### Exercise
Print the data below verbatim, minus images.

### Data for review
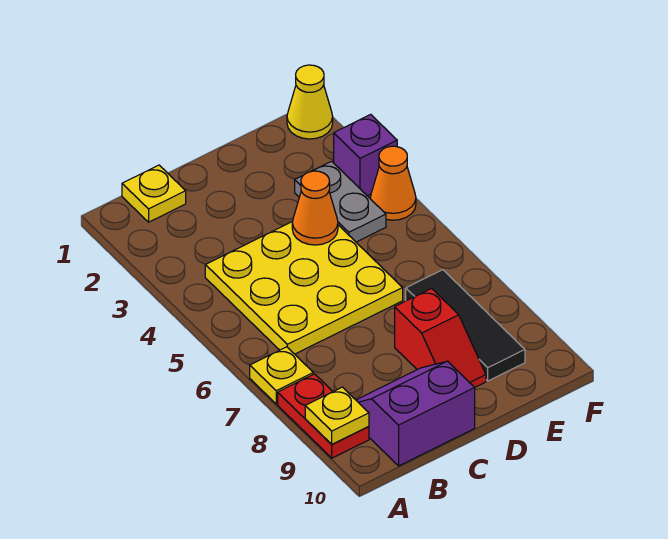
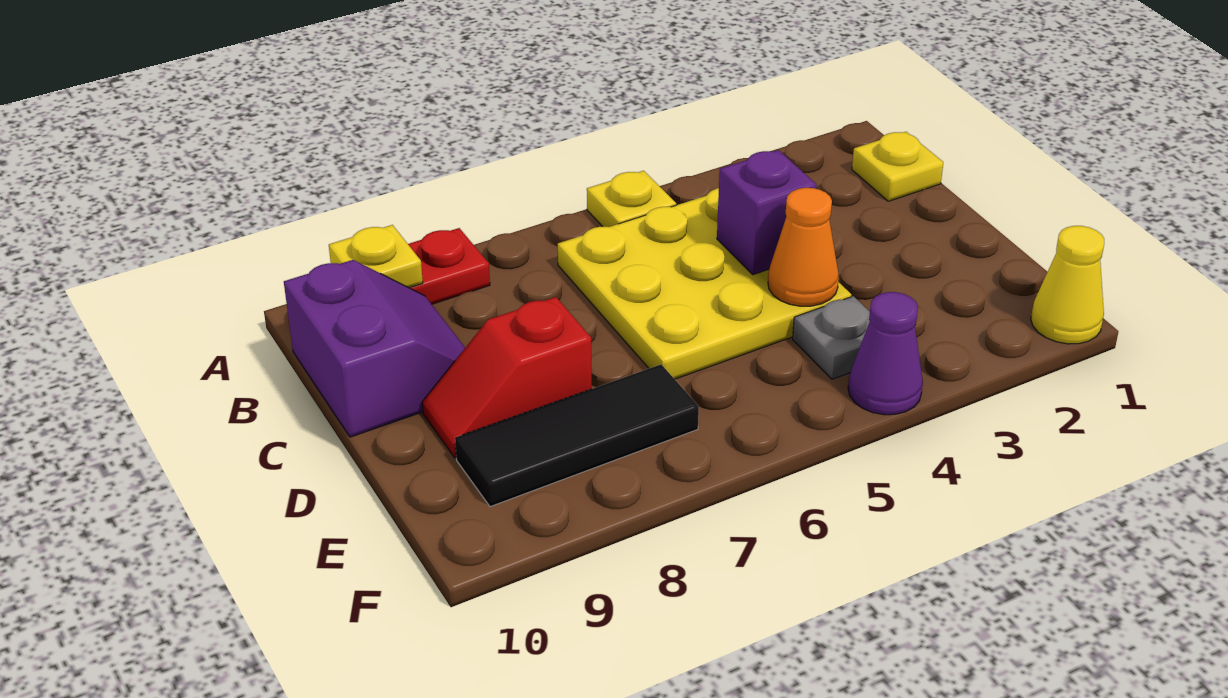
yellow plate A7 level 1 -> yellow plate A5 level 1
grey plate E3:E4 level 1 -> grey plate E4 level 1
purple brick F3 level 1 -> purple brick C4 level 2
orange cone F4 level 1 -> purple cone F4 level 1

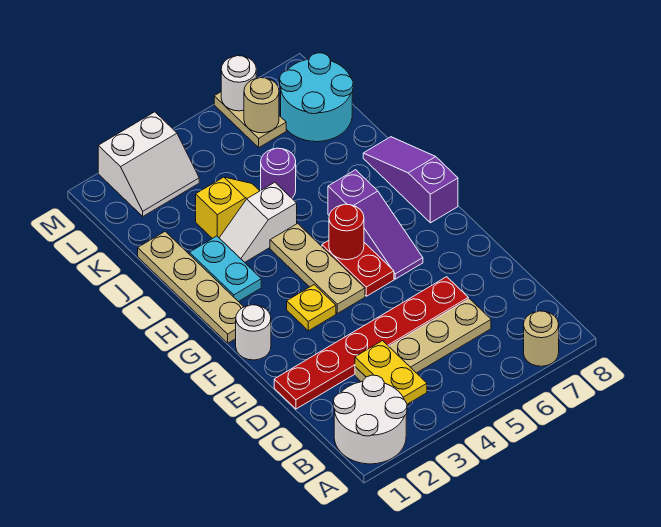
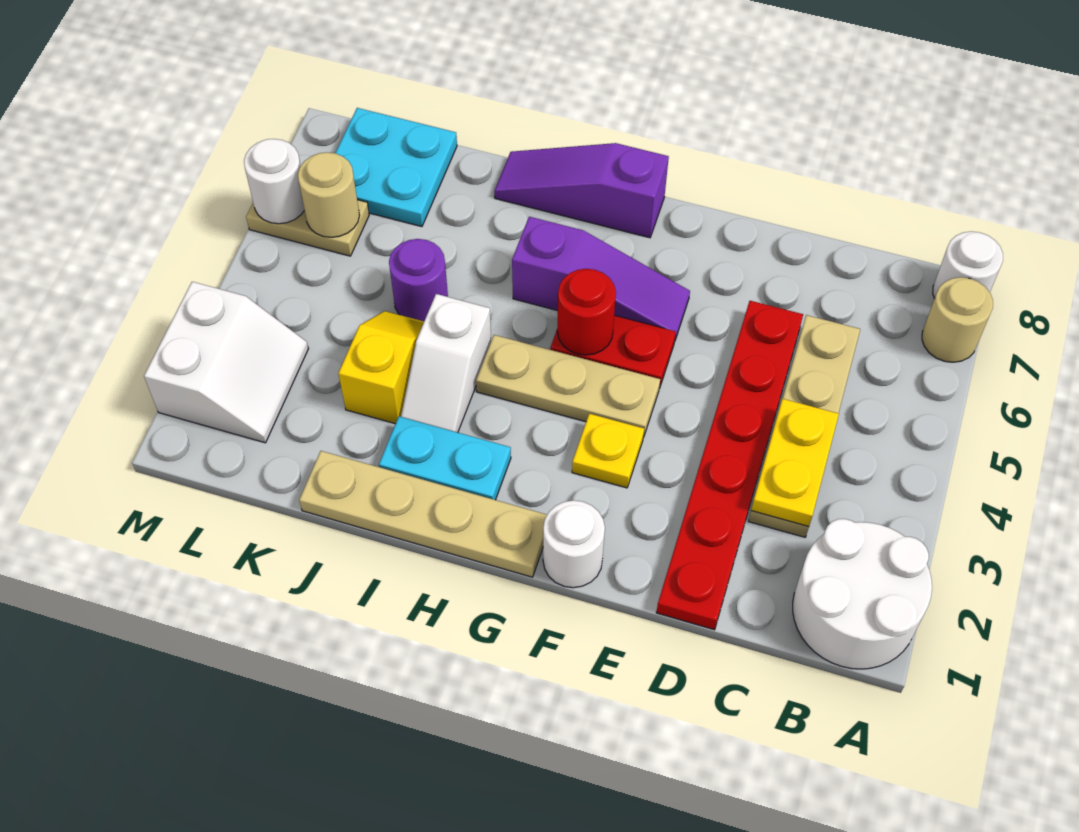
none -> white round brick A8 level 1
yellow plate B3:C3 level 2 -> yellow plate C3:C4 level 2
cyan round brick K7:L8 level 1 -> cyan plate K7:L8 level 1

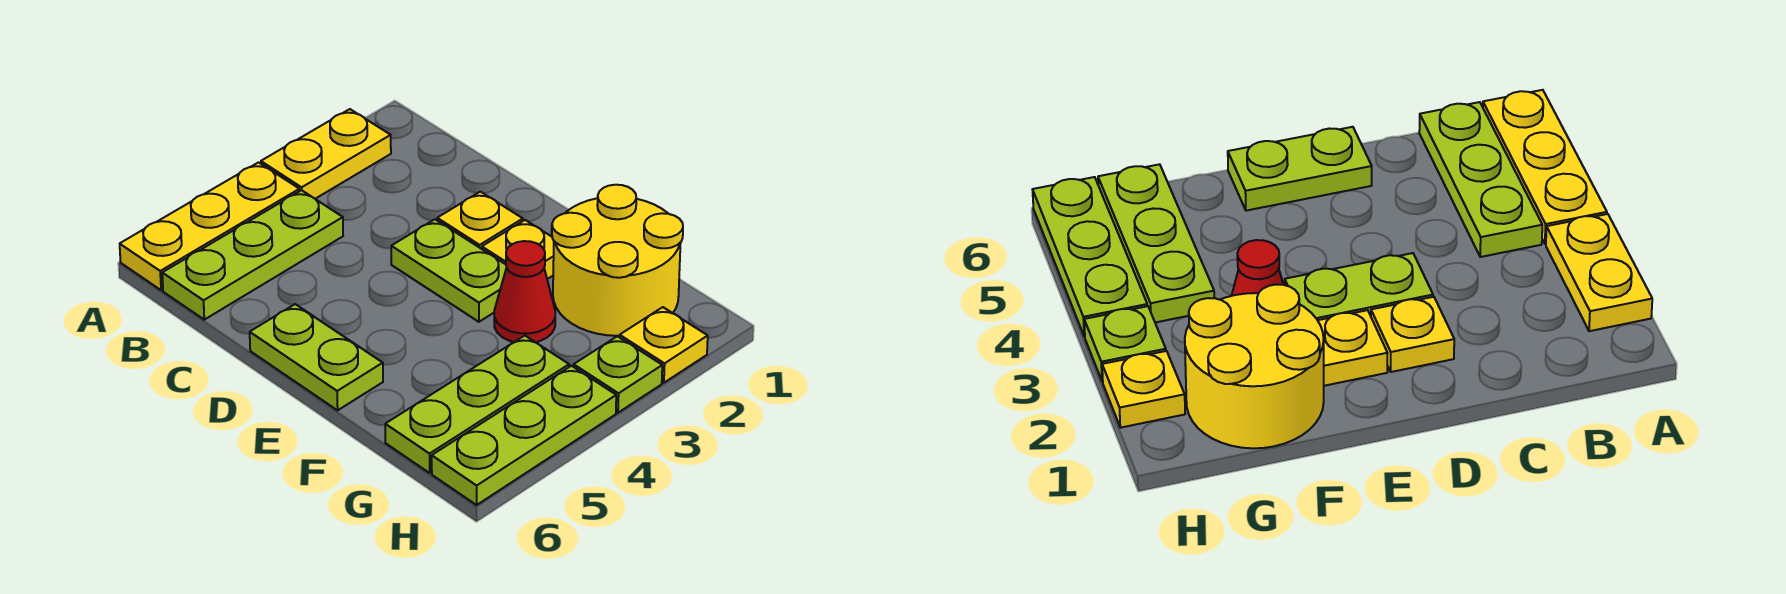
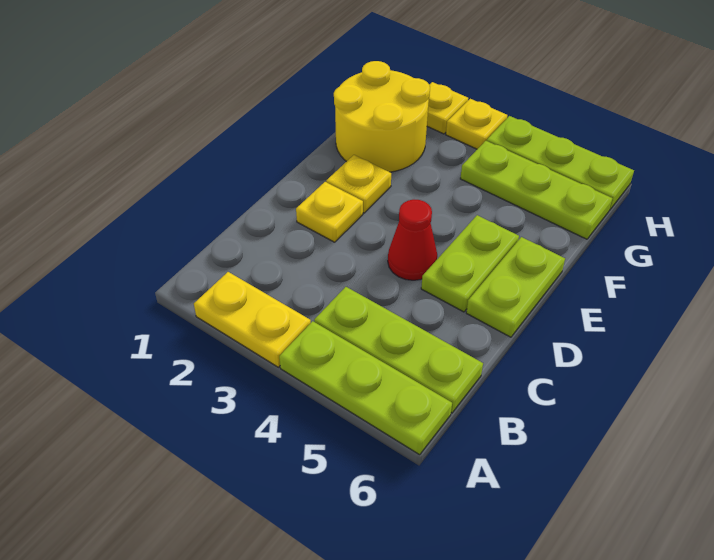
yellow plate A4:A6 level 1 -> lime plate A4:A6 level 1
lime plate D3:E3 level 1 -> lime plate D5:E5 level 1
red cone F3 level 1 -> red cone D4 level 1
lime plate H3 level 1 -> yellow plate H3 level 1

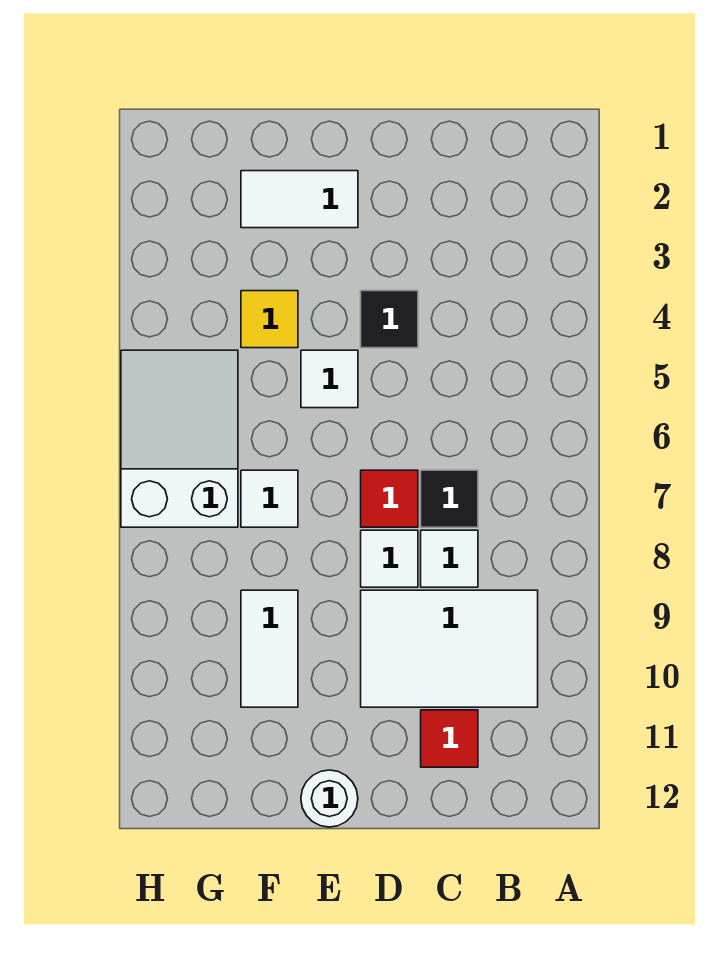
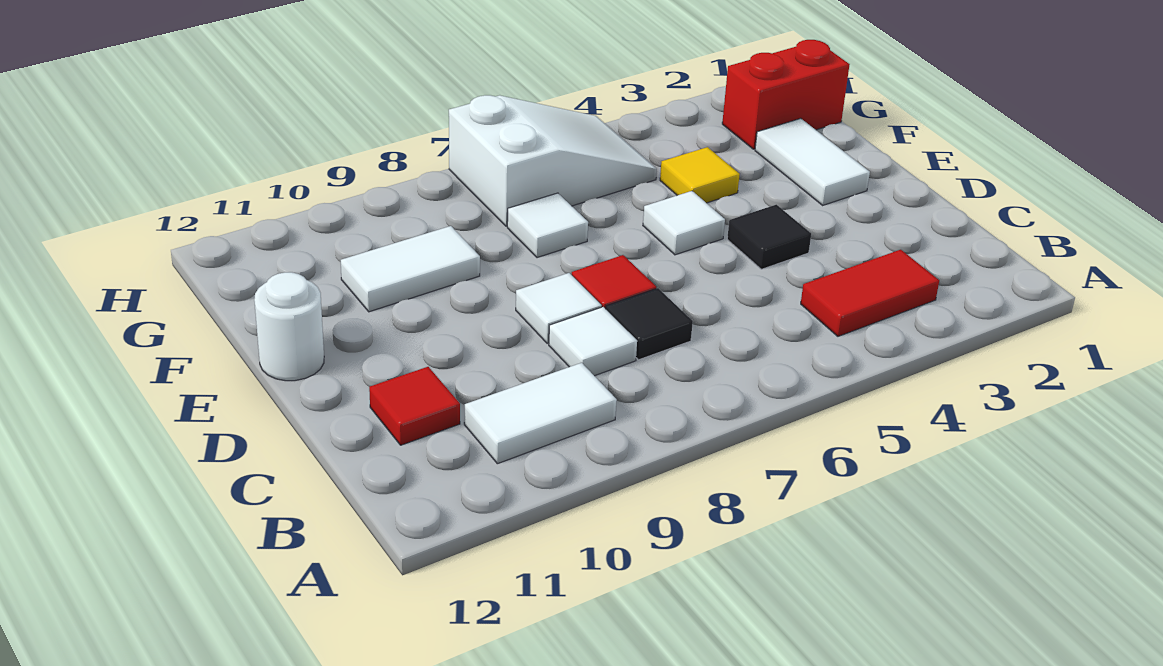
none -> red tile B3:B4 level 1
white tile B9:D10 level 1 -> white tile B9:B10 level 1
none -> red brick G1:G2 level 1

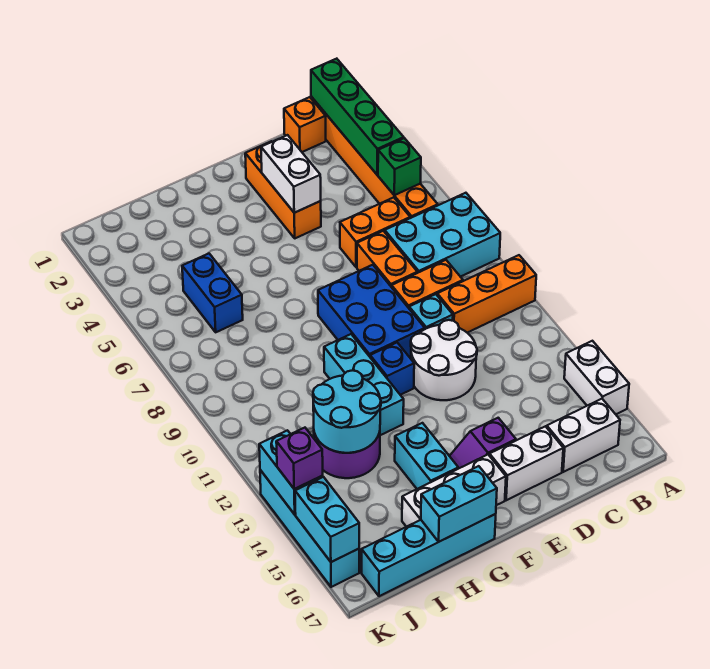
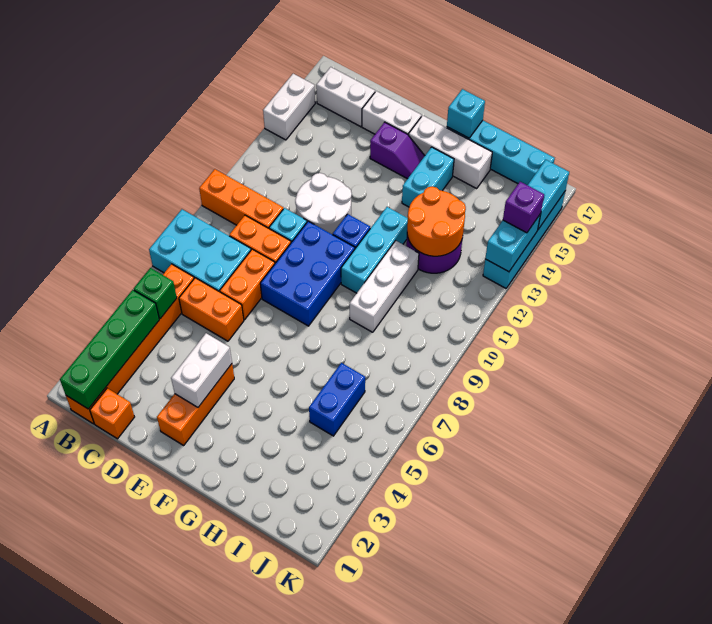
cyan brick G17:H17 level 2 -> cyan brick G17 level 2
none -> white brick H9:H11 level 1
cyan round brick H12:I13 level 2 -> orange round brick H12:I13 level 2

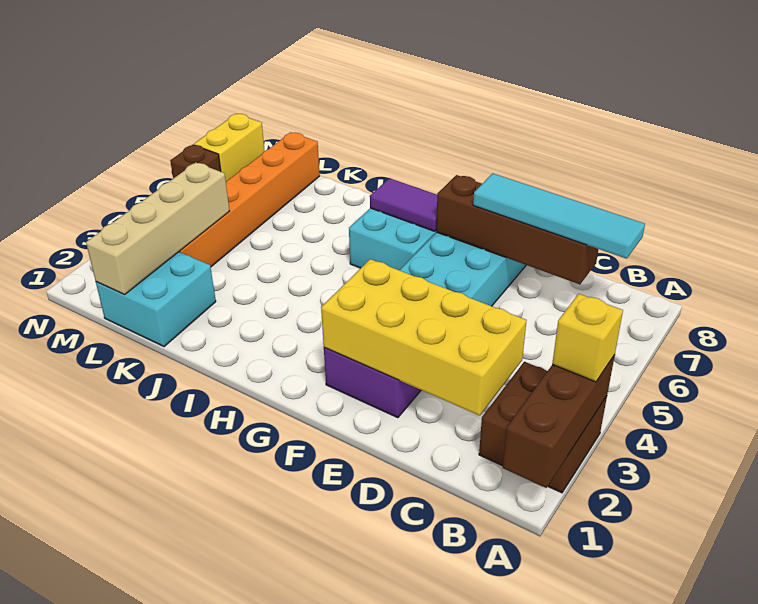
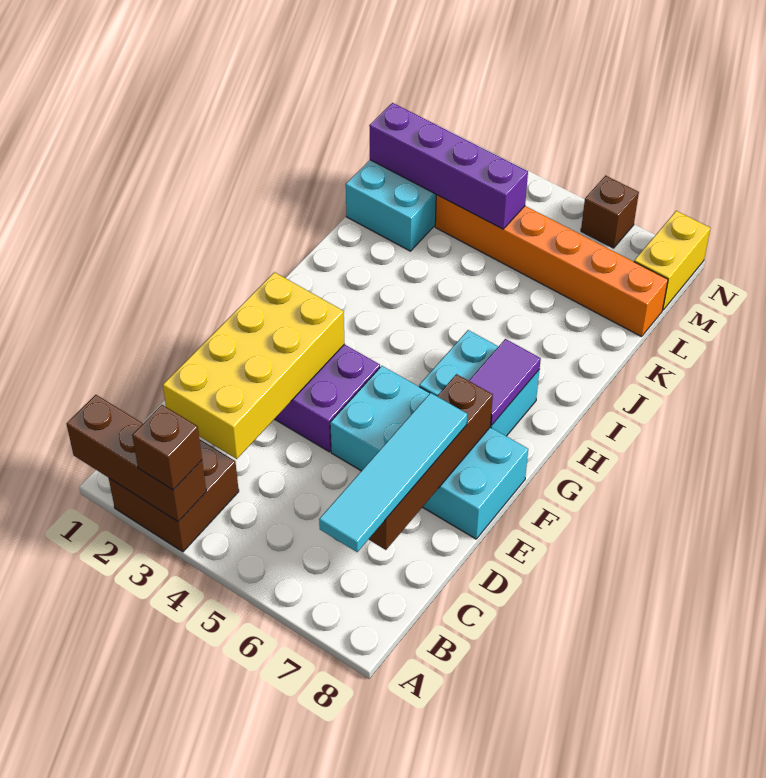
yellow brick A3 level 3 -> brown brick A3 level 3
tan brick L1:L4 level 2 -> purple brick L1:L4 level 2
yellow brick N7:N8 level 1 -> yellow brick M8:N8 level 1

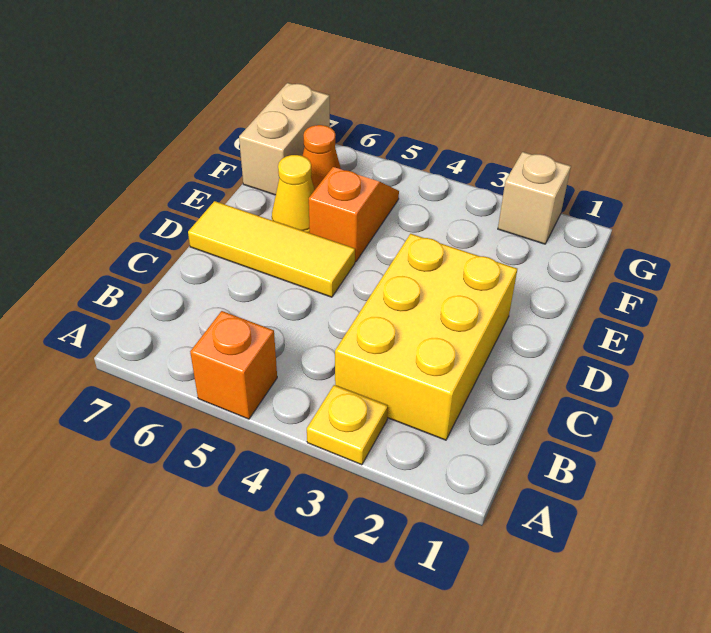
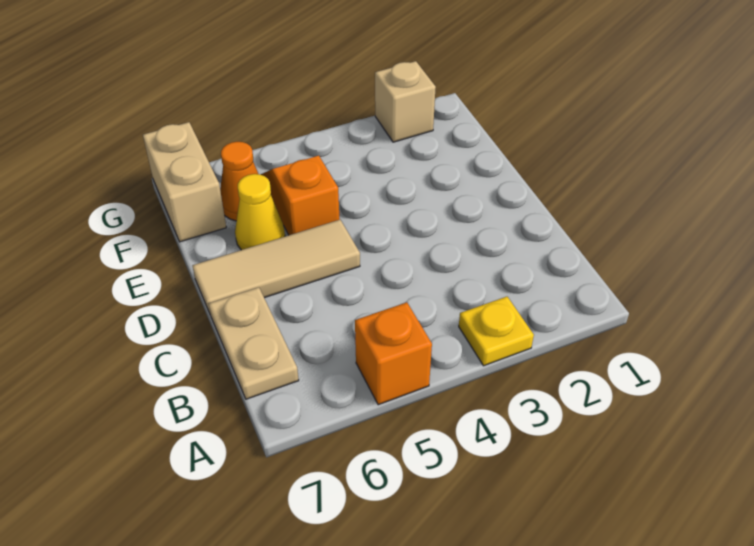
yellow brick B2:D3 level 1 -> none
none -> tan plate B7:C7 level 1
yellow tile D5:D7 level 1 -> tan tile D5:D7 level 1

### Exercise answer
yellow plate A7 level 1 -> yellow plate A5 level 1
grey plate E3:E4 level 1 -> grey plate E4 level 1
purple brick F3 level 1 -> purple brick C4 level 2
orange cone F4 level 1 -> purple cone F4 level 1

none -> white round brick A8 level 1
yellow plate B3:C3 level 2 -> yellow plate C3:C4 level 2
cyan round brick K7:L8 level 1 -> cyan plate K7:L8 level 1

yellow plate A4:A6 level 1 -> lime plate A4:A6 level 1
lime plate D3:E3 level 1 -> lime plate D5:E5 level 1
red cone F3 level 1 -> red cone D4 level 1
lime plate H3 level 1 -> yellow plate H3 level 1

none -> red tile B3:B4 level 1
white tile B9:D10 level 1 -> white tile B9:B10 level 1
none -> red brick G1:G2 level 1

cyan brick G17:H17 level 2 -> cyan brick G17 level 2
none -> white brick H9:H11 level 1
cyan round brick H12:I13 level 2 -> orange round brick H12:I13 level 2

yellow brick A3 level 3 -> brown brick A3 level 3
tan brick L1:L4 level 2 -> purple brick L1:L4 level 2
yellow brick N7:N8 level 1 -> yellow brick M8:N8 level 1

yellow brick B2:D3 level 1 -> none
none -> tan plate B7:C7 level 1
yellow tile D5:D7 level 1 -> tan tile D5:D7 level 1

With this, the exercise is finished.